## ASSIGNED TASK:
Beginning with the line where "R6: 68k (INV, U1/out) -> 68k (-5V, INV)" appears, repeat every remaining line of the entries exactly, the last line included.

Difference listings:
- Opening Delimiter -
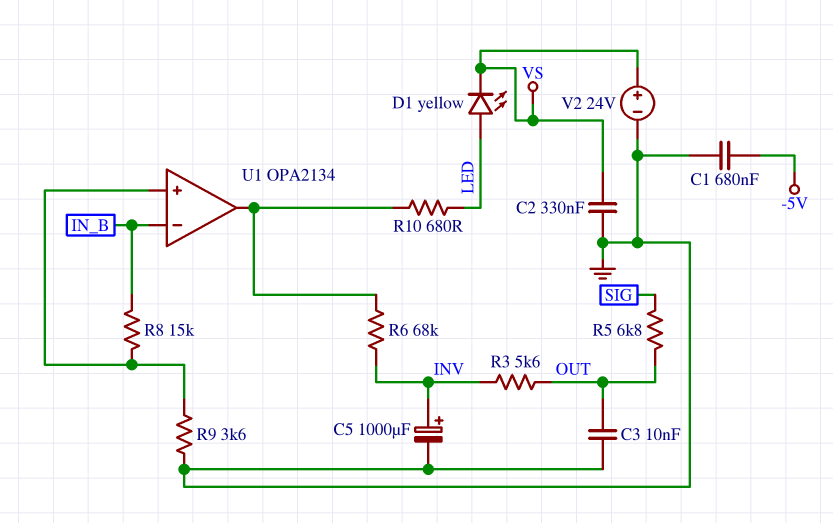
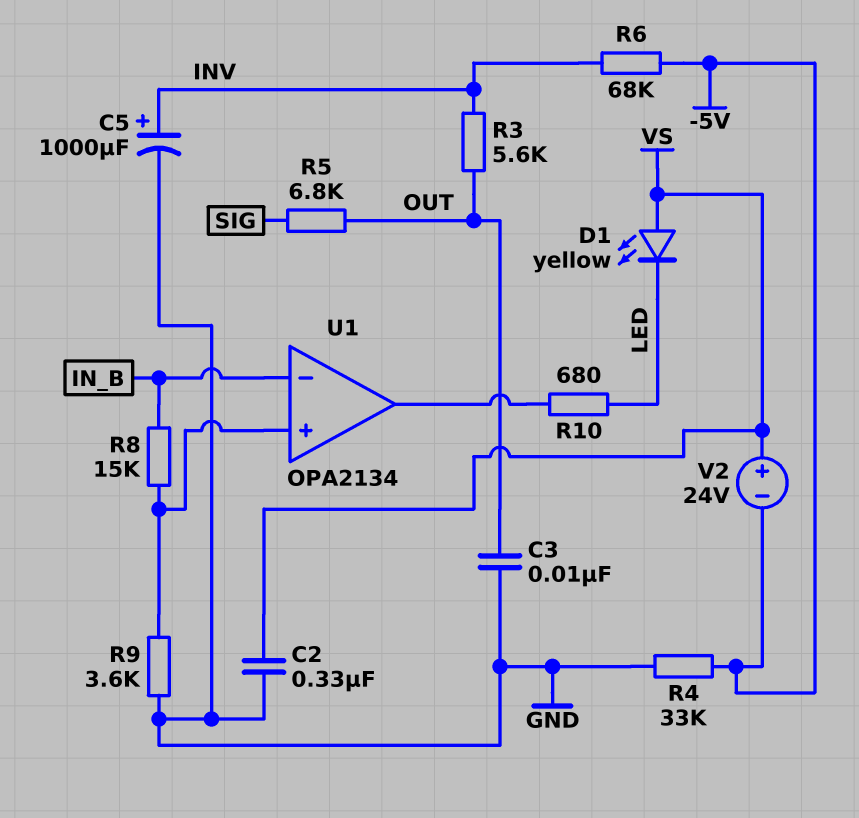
C1: 680nF (-5V, GND) -> none
D1: LED yellow (A LED, K VS) -> LED yellow (A VS, K LED)
R4: none -> 33k (-5V, GND)
R6: 68k (INV, U1/out) -> 68k (-5V, INV)
V2: 24V (plus VS, minus GND) -> 24V (plus VS, minus -5V)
- Closing Delimiter -
## OUTPUT:
R6: 68k (INV, U1/out) -> 68k (-5V, INV)
V2: 24V (plus VS, minus GND) -> 24V (plus VS, minus -5V)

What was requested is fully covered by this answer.